Top of Exercise inputs

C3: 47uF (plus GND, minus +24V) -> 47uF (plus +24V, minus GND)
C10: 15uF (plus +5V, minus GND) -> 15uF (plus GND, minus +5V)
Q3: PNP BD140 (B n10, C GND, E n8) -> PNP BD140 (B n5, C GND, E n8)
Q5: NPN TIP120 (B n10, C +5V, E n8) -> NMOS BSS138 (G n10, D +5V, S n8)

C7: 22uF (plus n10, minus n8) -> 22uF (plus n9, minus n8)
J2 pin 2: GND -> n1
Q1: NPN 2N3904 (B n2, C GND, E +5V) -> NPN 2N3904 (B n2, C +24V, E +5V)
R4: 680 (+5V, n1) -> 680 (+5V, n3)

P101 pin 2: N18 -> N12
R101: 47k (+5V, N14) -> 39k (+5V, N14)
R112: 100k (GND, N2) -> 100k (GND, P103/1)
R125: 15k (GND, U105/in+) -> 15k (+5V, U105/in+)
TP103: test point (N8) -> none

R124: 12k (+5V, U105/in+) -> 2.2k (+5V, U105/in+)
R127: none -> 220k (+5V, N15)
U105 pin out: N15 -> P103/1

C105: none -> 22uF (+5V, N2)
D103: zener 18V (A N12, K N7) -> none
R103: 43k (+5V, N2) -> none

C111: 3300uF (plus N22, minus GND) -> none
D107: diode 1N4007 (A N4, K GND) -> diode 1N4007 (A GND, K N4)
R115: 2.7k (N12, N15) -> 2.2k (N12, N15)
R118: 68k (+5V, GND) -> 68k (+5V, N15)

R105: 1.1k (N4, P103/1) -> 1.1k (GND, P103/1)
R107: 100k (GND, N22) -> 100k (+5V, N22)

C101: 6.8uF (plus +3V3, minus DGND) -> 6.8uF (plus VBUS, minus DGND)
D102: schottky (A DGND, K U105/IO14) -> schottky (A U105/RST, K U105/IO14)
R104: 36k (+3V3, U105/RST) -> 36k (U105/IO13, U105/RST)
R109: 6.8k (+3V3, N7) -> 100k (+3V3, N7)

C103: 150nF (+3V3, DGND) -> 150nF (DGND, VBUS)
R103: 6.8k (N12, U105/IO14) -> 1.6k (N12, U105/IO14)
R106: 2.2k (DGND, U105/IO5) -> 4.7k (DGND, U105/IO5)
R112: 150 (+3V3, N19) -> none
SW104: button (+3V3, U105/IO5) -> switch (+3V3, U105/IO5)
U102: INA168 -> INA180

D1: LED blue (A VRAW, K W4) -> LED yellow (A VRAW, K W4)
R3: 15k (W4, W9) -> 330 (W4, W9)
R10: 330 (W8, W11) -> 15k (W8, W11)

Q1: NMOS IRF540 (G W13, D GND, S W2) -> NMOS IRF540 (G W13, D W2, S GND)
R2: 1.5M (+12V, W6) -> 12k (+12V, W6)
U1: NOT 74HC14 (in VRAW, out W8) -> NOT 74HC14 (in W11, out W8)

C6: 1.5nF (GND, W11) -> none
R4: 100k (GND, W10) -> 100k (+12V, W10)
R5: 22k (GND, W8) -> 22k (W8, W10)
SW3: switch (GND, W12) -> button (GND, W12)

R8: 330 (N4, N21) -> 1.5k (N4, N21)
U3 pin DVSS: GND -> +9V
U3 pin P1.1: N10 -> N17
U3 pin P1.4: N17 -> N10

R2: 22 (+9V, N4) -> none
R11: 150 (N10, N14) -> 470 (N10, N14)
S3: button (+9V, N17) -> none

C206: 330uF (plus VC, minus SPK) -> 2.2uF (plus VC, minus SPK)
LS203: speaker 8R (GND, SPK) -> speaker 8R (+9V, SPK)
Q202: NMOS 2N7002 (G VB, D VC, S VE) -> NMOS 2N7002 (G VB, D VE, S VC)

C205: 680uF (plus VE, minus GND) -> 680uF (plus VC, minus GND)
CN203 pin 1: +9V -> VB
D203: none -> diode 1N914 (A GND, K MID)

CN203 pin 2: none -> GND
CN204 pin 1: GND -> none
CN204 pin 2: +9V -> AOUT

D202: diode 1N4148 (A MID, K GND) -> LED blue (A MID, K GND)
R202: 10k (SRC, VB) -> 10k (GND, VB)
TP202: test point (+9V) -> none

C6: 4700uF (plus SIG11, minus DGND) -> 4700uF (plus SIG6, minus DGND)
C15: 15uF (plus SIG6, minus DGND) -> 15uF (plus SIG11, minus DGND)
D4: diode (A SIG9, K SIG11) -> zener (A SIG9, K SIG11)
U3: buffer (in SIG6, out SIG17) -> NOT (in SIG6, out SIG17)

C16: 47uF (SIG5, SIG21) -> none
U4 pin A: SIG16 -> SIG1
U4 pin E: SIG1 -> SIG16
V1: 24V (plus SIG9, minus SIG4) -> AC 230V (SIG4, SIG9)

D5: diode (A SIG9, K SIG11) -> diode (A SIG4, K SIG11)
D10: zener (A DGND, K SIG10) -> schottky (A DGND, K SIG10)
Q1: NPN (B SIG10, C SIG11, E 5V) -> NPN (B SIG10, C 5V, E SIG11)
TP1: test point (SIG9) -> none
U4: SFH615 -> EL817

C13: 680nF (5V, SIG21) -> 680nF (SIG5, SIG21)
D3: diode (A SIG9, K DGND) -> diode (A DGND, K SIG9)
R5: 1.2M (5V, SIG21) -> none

Bottom of Exercise inputs

* What you should do
Your answer must be every line from the entries that contains the string "zener", copied as it stands.

* Exercise answer
D103: zener 18V (A N12, K N7) -> none
D4: diode (A SIG9, K SIG11) -> zener (A SIG9, K SIG11)
D10: zener (A DGND, K SIG10) -> schottky (A DGND, K SIG10)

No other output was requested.